Multi-step shape edit data
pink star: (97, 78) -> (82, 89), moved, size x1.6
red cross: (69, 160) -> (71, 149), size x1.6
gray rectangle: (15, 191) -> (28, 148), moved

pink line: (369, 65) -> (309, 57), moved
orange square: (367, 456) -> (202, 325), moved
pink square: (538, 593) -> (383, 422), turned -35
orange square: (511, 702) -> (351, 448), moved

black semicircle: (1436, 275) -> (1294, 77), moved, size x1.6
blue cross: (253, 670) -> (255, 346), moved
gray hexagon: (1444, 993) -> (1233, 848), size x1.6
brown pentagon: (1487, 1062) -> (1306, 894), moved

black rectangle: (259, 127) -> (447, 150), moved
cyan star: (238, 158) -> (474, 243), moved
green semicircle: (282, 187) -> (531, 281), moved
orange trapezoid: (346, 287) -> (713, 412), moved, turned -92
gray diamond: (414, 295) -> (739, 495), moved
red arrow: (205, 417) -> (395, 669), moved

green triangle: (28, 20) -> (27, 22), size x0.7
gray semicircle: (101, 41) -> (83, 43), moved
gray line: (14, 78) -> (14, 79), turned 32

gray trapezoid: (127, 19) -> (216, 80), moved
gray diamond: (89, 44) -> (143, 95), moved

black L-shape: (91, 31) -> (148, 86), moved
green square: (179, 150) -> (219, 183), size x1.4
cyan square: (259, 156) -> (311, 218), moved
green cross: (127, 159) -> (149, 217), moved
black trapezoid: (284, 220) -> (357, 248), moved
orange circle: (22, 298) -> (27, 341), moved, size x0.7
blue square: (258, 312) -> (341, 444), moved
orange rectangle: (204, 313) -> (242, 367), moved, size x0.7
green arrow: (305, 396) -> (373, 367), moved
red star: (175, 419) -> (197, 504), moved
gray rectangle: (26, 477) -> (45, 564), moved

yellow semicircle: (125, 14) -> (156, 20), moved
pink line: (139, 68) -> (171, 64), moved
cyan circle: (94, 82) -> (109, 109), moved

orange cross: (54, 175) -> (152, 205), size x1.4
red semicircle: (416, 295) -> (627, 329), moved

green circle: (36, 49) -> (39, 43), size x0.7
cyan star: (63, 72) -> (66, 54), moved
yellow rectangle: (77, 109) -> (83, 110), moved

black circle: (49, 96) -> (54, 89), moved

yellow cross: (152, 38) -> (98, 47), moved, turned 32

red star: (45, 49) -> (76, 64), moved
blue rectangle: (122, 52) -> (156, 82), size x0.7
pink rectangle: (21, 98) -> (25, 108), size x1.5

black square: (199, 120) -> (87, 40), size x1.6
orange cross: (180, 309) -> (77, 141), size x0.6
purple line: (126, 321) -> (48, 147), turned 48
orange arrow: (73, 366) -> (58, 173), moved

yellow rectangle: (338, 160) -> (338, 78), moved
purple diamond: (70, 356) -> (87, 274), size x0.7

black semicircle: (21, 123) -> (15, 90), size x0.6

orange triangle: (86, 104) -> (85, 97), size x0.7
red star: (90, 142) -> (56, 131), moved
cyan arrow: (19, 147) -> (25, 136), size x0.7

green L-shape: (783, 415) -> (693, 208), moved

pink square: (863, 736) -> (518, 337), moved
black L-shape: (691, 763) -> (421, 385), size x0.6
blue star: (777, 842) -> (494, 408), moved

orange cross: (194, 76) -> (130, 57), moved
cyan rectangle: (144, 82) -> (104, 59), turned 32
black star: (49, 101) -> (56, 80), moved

--- DESCRIPTION OF THE TASK ---
Copy every record above exactly as it stands.

--- RESULT FOR THIS TASK ---
pink star: (97, 78) -> (82, 89), moved, size x1.6
red cross: (69, 160) -> (71, 149), size x1.6
gray rectangle: (15, 191) -> (28, 148), moved

pink line: (369, 65) -> (309, 57), moved
orange square: (367, 456) -> (202, 325), moved
pink square: (538, 593) -> (383, 422), turned -35
orange square: (511, 702) -> (351, 448), moved

black semicircle: (1436, 275) -> (1294, 77), moved, size x1.6
blue cross: (253, 670) -> (255, 346), moved
gray hexagon: (1444, 993) -> (1233, 848), size x1.6
brown pentagon: (1487, 1062) -> (1306, 894), moved

black rectangle: (259, 127) -> (447, 150), moved
cyan star: (238, 158) -> (474, 243), moved
green semicircle: (282, 187) -> (531, 281), moved
orange trapezoid: (346, 287) -> (713, 412), moved, turned -92
gray diamond: (414, 295) -> (739, 495), moved
red arrow: (205, 417) -> (395, 669), moved

green triangle: (28, 20) -> (27, 22), size x0.7
gray semicircle: (101, 41) -> (83, 43), moved
gray line: (14, 78) -> (14, 79), turned 32

gray trapezoid: (127, 19) -> (216, 80), moved
gray diamond: (89, 44) -> (143, 95), moved

black L-shape: (91, 31) -> (148, 86), moved
green square: (179, 150) -> (219, 183), size x1.4
cyan square: (259, 156) -> (311, 218), moved
green cross: (127, 159) -> (149, 217), moved
black trapezoid: (284, 220) -> (357, 248), moved
orange circle: (22, 298) -> (27, 341), moved, size x0.7
blue square: (258, 312) -> (341, 444), moved
orange rectangle: (204, 313) -> (242, 367), moved, size x0.7
green arrow: (305, 396) -> (373, 367), moved
red star: (175, 419) -> (197, 504), moved
gray rectangle: (26, 477) -> (45, 564), moved

yellow semicircle: (125, 14) -> (156, 20), moved
pink line: (139, 68) -> (171, 64), moved
cyan circle: (94, 82) -> (109, 109), moved

orange cross: (54, 175) -> (152, 205), size x1.4
red semicircle: (416, 295) -> (627, 329), moved

green circle: (36, 49) -> (39, 43), size x0.7
cyan star: (63, 72) -> (66, 54), moved
yellow rectangle: (77, 109) -> (83, 110), moved

black circle: (49, 96) -> (54, 89), moved

yellow cross: (152, 38) -> (98, 47), moved, turned 32

red star: (45, 49) -> (76, 64), moved
blue rectangle: (122, 52) -> (156, 82), size x0.7
pink rectangle: (21, 98) -> (25, 108), size x1.5

black square: (199, 120) -> (87, 40), size x1.6
orange cross: (180, 309) -> (77, 141), size x0.6
purple line: (126, 321) -> (48, 147), turned 48
orange arrow: (73, 366) -> (58, 173), moved

yellow rectangle: (338, 160) -> (338, 78), moved
purple diamond: (70, 356) -> (87, 274), size x0.7

black semicircle: (21, 123) -> (15, 90), size x0.6

orange triangle: (86, 104) -> (85, 97), size x0.7
red star: (90, 142) -> (56, 131), moved
cyan arrow: (19, 147) -> (25, 136), size x0.7

green L-shape: (783, 415) -> (693, 208), moved

pink square: (863, 736) -> (518, 337), moved
black L-shape: (691, 763) -> (421, 385), size x0.6
blue star: (777, 842) -> (494, 408), moved

orange cross: (194, 76) -> (130, 57), moved
cyan rectangle: (144, 82) -> (104, 59), turned 32
black star: (49, 101) -> (56, 80), moved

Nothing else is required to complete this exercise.